» **WORK ITEM**
Transcribe all the data, leaving each word as it is.
------------
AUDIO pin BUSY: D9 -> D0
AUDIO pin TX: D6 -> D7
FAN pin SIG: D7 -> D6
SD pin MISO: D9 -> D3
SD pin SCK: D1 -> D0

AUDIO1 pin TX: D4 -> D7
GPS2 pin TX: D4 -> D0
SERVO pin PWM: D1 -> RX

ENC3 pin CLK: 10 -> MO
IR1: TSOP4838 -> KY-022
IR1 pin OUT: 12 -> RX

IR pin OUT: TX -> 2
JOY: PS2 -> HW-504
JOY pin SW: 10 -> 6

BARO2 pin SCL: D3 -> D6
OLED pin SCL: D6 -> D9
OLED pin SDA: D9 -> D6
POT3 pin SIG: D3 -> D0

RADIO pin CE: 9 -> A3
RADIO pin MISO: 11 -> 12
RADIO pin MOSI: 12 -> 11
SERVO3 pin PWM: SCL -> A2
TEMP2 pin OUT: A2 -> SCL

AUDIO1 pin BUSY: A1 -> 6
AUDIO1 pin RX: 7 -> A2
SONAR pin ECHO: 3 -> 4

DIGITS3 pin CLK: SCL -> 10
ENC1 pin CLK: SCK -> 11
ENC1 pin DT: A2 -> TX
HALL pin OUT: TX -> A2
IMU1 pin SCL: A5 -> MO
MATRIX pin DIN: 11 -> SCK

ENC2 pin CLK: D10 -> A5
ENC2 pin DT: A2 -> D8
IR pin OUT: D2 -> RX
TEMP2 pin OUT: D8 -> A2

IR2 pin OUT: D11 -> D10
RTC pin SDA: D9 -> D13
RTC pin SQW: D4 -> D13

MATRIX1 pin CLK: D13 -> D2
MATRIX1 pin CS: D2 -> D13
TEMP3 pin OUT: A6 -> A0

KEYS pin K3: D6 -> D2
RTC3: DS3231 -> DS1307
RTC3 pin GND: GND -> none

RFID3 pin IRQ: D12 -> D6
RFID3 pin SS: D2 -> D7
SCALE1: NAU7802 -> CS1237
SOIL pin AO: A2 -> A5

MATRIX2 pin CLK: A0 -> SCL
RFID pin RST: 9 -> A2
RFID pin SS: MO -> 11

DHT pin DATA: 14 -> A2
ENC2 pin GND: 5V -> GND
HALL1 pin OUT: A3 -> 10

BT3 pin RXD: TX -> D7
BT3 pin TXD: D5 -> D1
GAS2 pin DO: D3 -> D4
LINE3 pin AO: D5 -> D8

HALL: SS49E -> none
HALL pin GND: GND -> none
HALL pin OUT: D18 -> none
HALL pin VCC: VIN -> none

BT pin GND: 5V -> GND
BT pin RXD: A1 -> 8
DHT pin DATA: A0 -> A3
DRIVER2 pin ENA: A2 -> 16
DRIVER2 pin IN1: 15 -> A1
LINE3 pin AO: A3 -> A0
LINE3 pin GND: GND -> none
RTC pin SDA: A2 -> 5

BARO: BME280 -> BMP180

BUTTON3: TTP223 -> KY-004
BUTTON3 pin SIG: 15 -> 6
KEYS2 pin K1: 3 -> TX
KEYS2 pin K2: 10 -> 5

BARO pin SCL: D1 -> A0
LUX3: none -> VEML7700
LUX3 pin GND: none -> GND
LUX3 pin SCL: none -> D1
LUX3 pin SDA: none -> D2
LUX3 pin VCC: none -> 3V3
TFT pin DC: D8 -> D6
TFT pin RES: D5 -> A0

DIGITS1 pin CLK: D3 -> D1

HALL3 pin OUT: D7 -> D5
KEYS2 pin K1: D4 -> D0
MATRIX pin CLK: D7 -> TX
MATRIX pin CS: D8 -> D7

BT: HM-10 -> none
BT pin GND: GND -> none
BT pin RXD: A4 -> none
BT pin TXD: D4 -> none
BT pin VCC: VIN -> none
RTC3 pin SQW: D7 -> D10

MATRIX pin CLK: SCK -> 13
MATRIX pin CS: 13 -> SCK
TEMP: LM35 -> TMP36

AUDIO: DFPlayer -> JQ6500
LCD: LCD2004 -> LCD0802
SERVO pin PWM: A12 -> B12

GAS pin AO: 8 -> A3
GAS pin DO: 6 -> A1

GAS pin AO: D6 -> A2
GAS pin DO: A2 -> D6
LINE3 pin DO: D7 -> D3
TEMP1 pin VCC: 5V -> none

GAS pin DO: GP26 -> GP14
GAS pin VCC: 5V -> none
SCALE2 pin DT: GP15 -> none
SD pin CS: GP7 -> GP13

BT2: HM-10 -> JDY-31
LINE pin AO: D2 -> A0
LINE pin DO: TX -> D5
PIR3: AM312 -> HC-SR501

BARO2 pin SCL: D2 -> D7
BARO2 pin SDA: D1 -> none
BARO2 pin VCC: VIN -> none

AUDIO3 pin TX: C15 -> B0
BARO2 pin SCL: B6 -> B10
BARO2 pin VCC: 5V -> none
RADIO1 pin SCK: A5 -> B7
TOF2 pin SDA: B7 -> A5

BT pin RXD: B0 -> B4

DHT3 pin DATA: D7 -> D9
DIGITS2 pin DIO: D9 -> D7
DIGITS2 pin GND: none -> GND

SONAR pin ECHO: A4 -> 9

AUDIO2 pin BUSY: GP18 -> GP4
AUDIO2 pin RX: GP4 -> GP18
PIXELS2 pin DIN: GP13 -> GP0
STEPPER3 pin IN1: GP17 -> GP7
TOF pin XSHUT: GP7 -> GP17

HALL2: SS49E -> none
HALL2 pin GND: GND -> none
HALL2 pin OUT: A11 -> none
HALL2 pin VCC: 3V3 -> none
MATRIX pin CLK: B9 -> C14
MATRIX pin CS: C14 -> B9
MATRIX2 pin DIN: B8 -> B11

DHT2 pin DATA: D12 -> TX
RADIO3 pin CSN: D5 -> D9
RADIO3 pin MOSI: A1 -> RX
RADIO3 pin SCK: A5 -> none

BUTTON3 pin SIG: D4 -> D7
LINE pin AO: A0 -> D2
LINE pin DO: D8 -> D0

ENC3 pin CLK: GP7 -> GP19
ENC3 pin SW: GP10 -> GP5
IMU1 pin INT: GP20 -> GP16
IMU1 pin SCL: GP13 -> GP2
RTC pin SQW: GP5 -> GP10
------------
» **TASK RESULT**
AUDIO pin BUSY: D9 -> D0
AUDIO pin TX: D6 -> D7
FAN pin SIG: D7 -> D6
SD pin MISO: D9 -> D3
SD pin SCK: D1 -> D0

AUDIO1 pin TX: D4 -> D7
GPS2 pin TX: D4 -> D0
SERVO pin PWM: D1 -> RX

ENC3 pin CLK: 10 -> MO
IR1: TSOP4838 -> KY-022
IR1 pin OUT: 12 -> RX

IR pin OUT: TX -> 2
JOY: PS2 -> HW-504
JOY pin SW: 10 -> 6

BARO2 pin SCL: D3 -> D6
OLED pin SCL: D6 -> D9
OLED pin SDA: D9 -> D6
POT3 pin SIG: D3 -> D0

RADIO pin CE: 9 -> A3
RADIO pin MISO: 11 -> 12
RADIO pin MOSI: 12 -> 11
SERVO3 pin PWM: SCL -> A2
TEMP2 pin OUT: A2 -> SCL

AUDIO1 pin BUSY: A1 -> 6
AUDIO1 pin RX: 7 -> A2
SONAR pin ECHO: 3 -> 4

DIGITS3 pin CLK: SCL -> 10
ENC1 pin CLK: SCK -> 11
ENC1 pin DT: A2 -> TX
HALL pin OUT: TX -> A2
IMU1 pin SCL: A5 -> MO
MATRIX pin DIN: 11 -> SCK

ENC2 pin CLK: D10 -> A5
ENC2 pin DT: A2 -> D8
IR pin OUT: D2 -> RX
TEMP2 pin OUT: D8 -> A2

IR2 pin OUT: D11 -> D10
RTC pin SDA: D9 -> D13
RTC pin SQW: D4 -> D13

MATRIX1 pin CLK: D13 -> D2
MATRIX1 pin CS: D2 -> D13
TEMP3 pin OUT: A6 -> A0

KEYS pin K3: D6 -> D2
RTC3: DS3231 -> DS1307
RTC3 pin GND: GND -> none

RFID3 pin IRQ: D12 -> D6
RFID3 pin SS: D2 -> D7
SCALE1: NAU7802 -> CS1237
SOIL pin AO: A2 -> A5

MATRIX2 pin CLK: A0 -> SCL
RFID pin RST: 9 -> A2
RFID pin SS: MO -> 11

DHT pin DATA: 14 -> A2
ENC2 pin GND: 5V -> GND
HALL1 pin OUT: A3 -> 10

BT3 pin RXD: TX -> D7
BT3 pin TXD: D5 -> D1
GAS2 pin DO: D3 -> D4
LINE3 pin AO: D5 -> D8

HALL: SS49E -> none
HALL pin GND: GND -> none
HALL pin OUT: D18 -> none
HALL pin VCC: VIN -> none

BT pin GND: 5V -> GND
BT pin RXD: A1 -> 8
DHT pin DATA: A0 -> A3
DRIVER2 pin ENA: A2 -> 16
DRIVER2 pin IN1: 15 -> A1
LINE3 pin AO: A3 -> A0
LINE3 pin GND: GND -> none
RTC pin SDA: A2 -> 5

BARO: BME280 -> BMP180

BUTTON3: TTP223 -> KY-004
BUTTON3 pin SIG: 15 -> 6
KEYS2 pin K1: 3 -> TX
KEYS2 pin K2: 10 -> 5

BARO pin SCL: D1 -> A0
LUX3: none -> VEML7700
LUX3 pin GND: none -> GND
LUX3 pin SCL: none -> D1
LUX3 pin SDA: none -> D2
LUX3 pin VCC: none -> 3V3
TFT pin DC: D8 -> D6
TFT pin RES: D5 -> A0

DIGITS1 pin CLK: D3 -> D1

HALL3 pin OUT: D7 -> D5
KEYS2 pin K1: D4 -> D0
MATRIX pin CLK: D7 -> TX
MATRIX pin CS: D8 -> D7

BT: HM-10 -> none
BT pin GND: GND -> none
BT pin RXD: A4 -> none
BT pin TXD: D4 -> none
BT pin VCC: VIN -> none
RTC3 pin SQW: D7 -> D10

MATRIX pin CLK: SCK -> 13
MATRIX pin CS: 13 -> SCK
TEMP: LM35 -> TMP36

AUDIO: DFPlayer -> JQ6500
LCD: LCD2004 -> LCD0802
SERVO pin PWM: A12 -> B12

GAS pin AO: 8 -> A3
GAS pin DO: 6 -> A1

GAS pin AO: D6 -> A2
GAS pin DO: A2 -> D6
LINE3 pin DO: D7 -> D3
TEMP1 pin VCC: 5V -> none

GAS pin DO: GP26 -> GP14
GAS pin VCC: 5V -> none
SCALE2 pin DT: GP15 -> none
SD pin CS: GP7 -> GP13

BT2: HM-10 -> JDY-31
LINE pin AO: D2 -> A0
LINE pin DO: TX -> D5
PIR3: AM312 -> HC-SR501

BARO2 pin SCL: D2 -> D7
BARO2 pin SDA: D1 -> none
BARO2 pin VCC: VIN -> none

AUDIO3 pin TX: C15 -> B0
BARO2 pin SCL: B6 -> B10
BARO2 pin VCC: 5V -> none
RADIO1 pin SCK: A5 -> B7
TOF2 pin SDA: B7 -> A5

BT pin RXD: B0 -> B4

DHT3 pin DATA: D7 -> D9
DIGITS2 pin DIO: D9 -> D7
DIGITS2 pin GND: none -> GND

SONAR pin ECHO: A4 -> 9

AUDIO2 pin BUSY: GP18 -> GP4
AUDIO2 pin RX: GP4 -> GP18
PIXELS2 pin DIN: GP13 -> GP0
STEPPER3 pin IN1: GP17 -> GP7
TOF pin XSHUT: GP7 -> GP17

HALL2: SS49E -> none
HALL2 pin GND: GND -> none
HALL2 pin OUT: A11 -> none
HALL2 pin VCC: 3V3 -> none
MATRIX pin CLK: B9 -> C14
MATRIX pin CS: C14 -> B9
MATRIX2 pin DIN: B8 -> B11

DHT2 pin DATA: D12 -> TX
RADIO3 pin CSN: D5 -> D9
RADIO3 pin MOSI: A1 -> RX
RADIO3 pin SCK: A5 -> none

BUTTON3 pin SIG: D4 -> D7
LINE pin AO: A0 -> D2
LINE pin DO: D8 -> D0

ENC3 pin CLK: GP7 -> GP19
ENC3 pin SW: GP10 -> GP5
IMU1 pin INT: GP20 -> GP16
IMU1 pin SCL: GP13 -> GP2
RTC pin SQW: GP5 -> GP10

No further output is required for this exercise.